### [What to work on]
Below are records to be copied exactly; their pictures are to be omitted.

### [Dataset records]
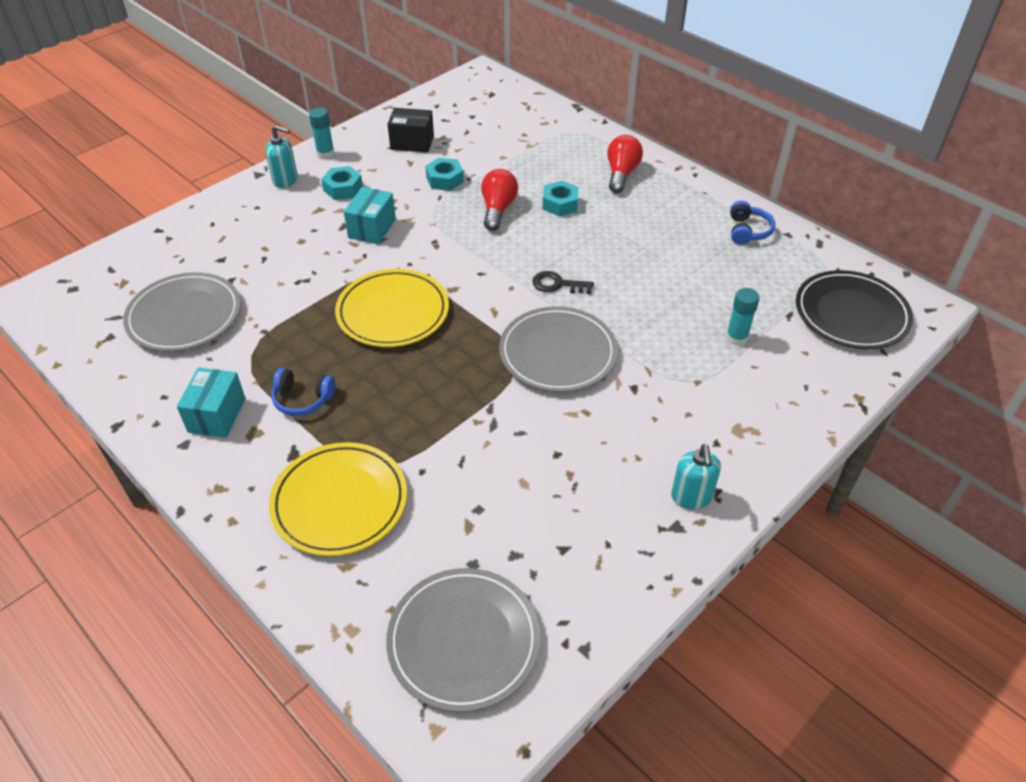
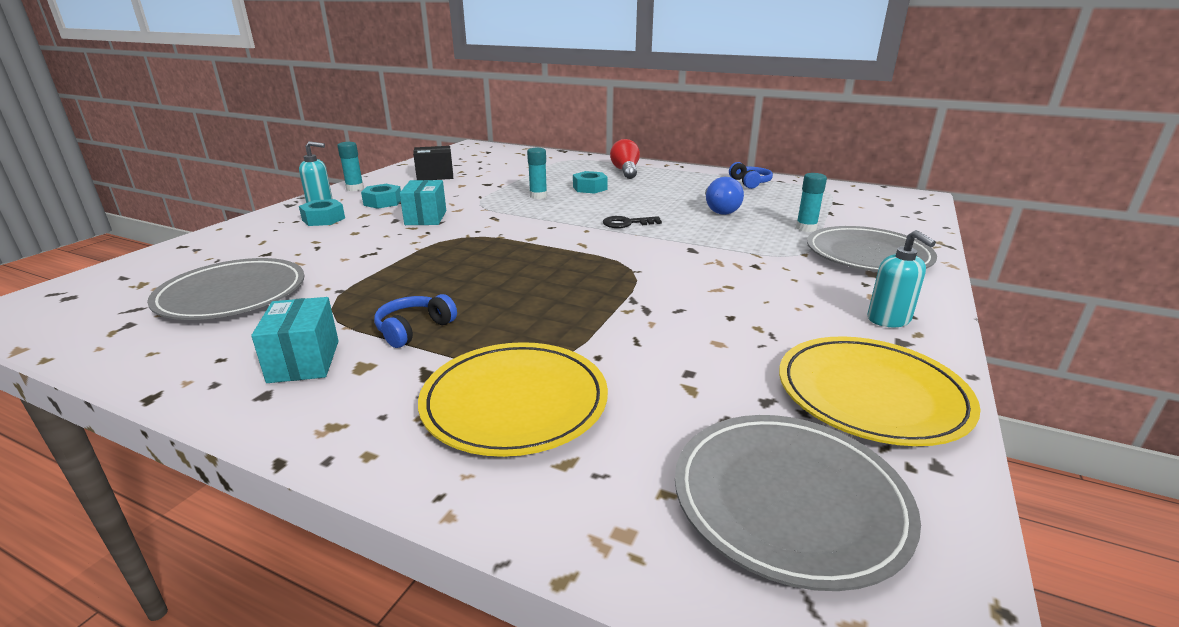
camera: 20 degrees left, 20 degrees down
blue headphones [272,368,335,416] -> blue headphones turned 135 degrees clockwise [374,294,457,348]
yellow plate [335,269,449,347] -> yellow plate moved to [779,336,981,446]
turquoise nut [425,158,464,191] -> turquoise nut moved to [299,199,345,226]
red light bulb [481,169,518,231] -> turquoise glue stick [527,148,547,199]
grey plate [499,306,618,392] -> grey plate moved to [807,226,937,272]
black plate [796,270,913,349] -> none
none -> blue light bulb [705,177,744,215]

### [Solution for this task]
camera: 20 degrees left, 20 degrees down
blue headphones [272,368,335,416] -> blue headphones turned 135 degrees clockwise [374,294,457,348]
yellow plate [335,269,449,347] -> yellow plate moved to [779,336,981,446]
turquoise nut [425,158,464,191] -> turquoise nut moved to [299,199,345,226]
red light bulb [481,169,518,231] -> turquoise glue stick [527,148,547,199]
grey plate [499,306,618,392] -> grey plate moved to [807,226,937,272]
black plate [796,270,913,349] -> none
none -> blue light bulb [705,177,744,215]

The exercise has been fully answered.